- _Dataset content_
----------------
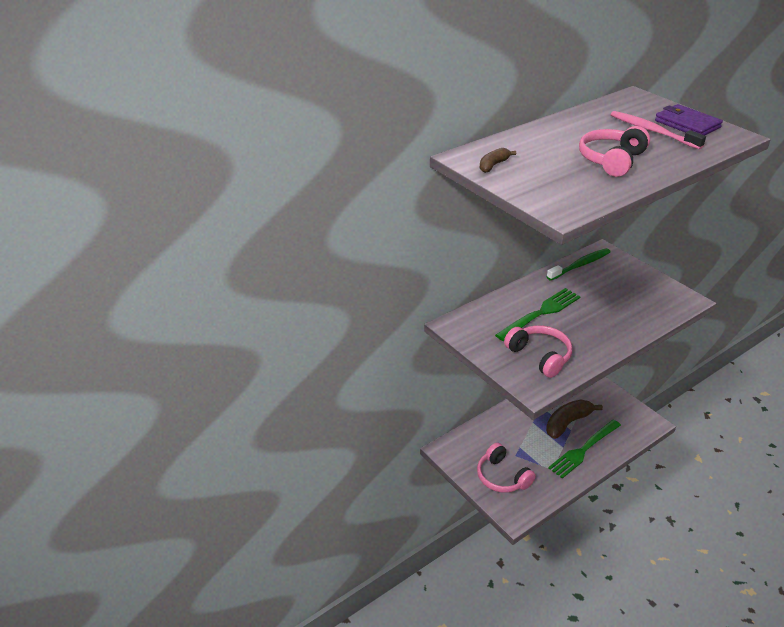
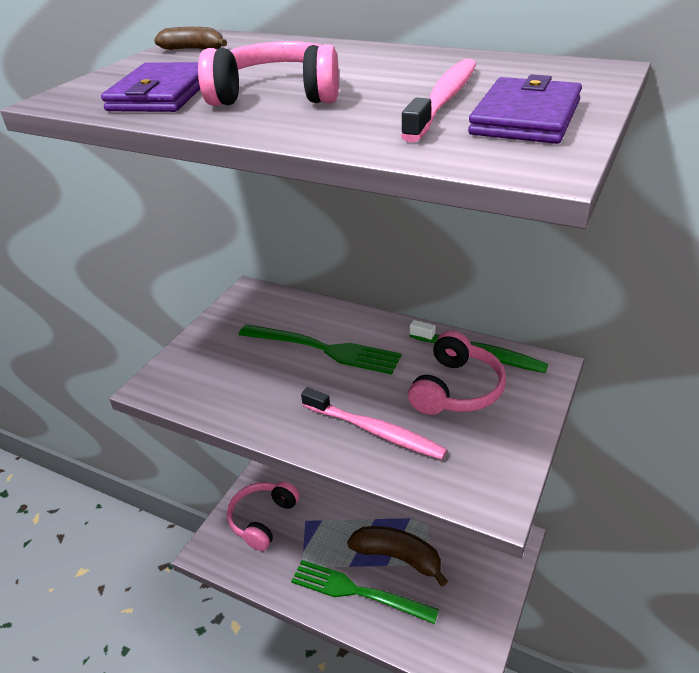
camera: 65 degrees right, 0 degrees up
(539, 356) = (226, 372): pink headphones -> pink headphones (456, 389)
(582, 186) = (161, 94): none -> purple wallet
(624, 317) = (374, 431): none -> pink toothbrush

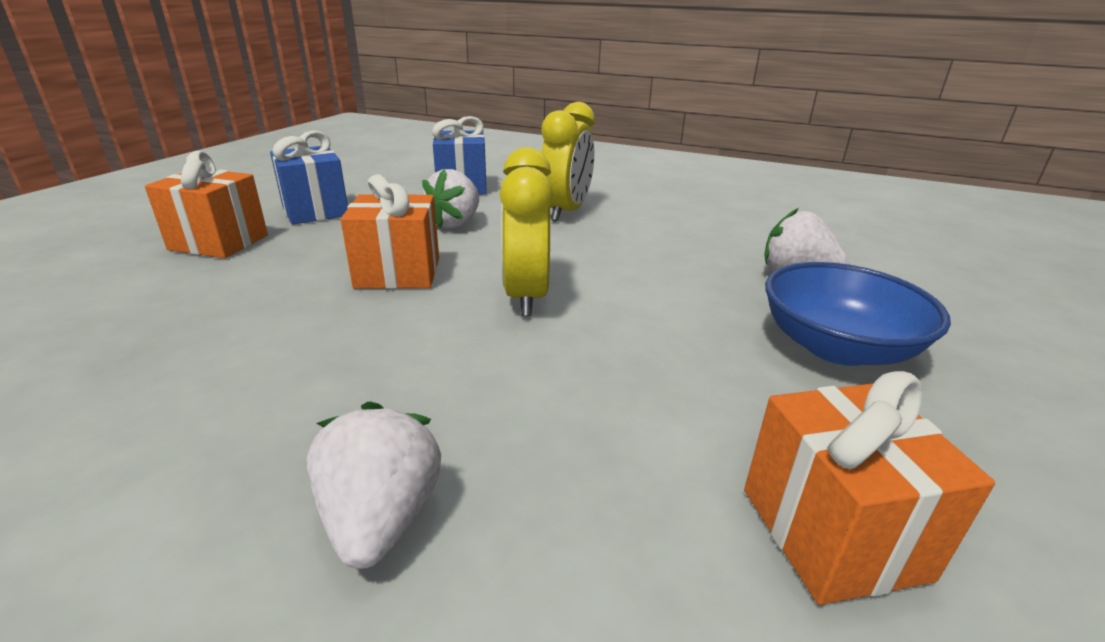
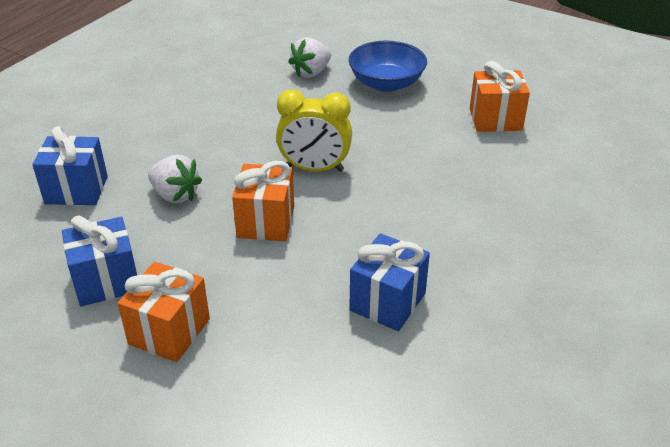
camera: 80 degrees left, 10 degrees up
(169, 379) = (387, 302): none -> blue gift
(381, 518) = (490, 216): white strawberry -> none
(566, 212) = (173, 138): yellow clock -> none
----------------
- _Exercise directions_
Return, word for word, every line from the line with "(169, 379) = (387, 302): none -> blue gift" to the final line of the data.

- _Answer to this problem_
(169, 379) = (387, 302): none -> blue gift
(381, 518) = (490, 216): white strawberry -> none
(566, 212) = (173, 138): yellow clock -> none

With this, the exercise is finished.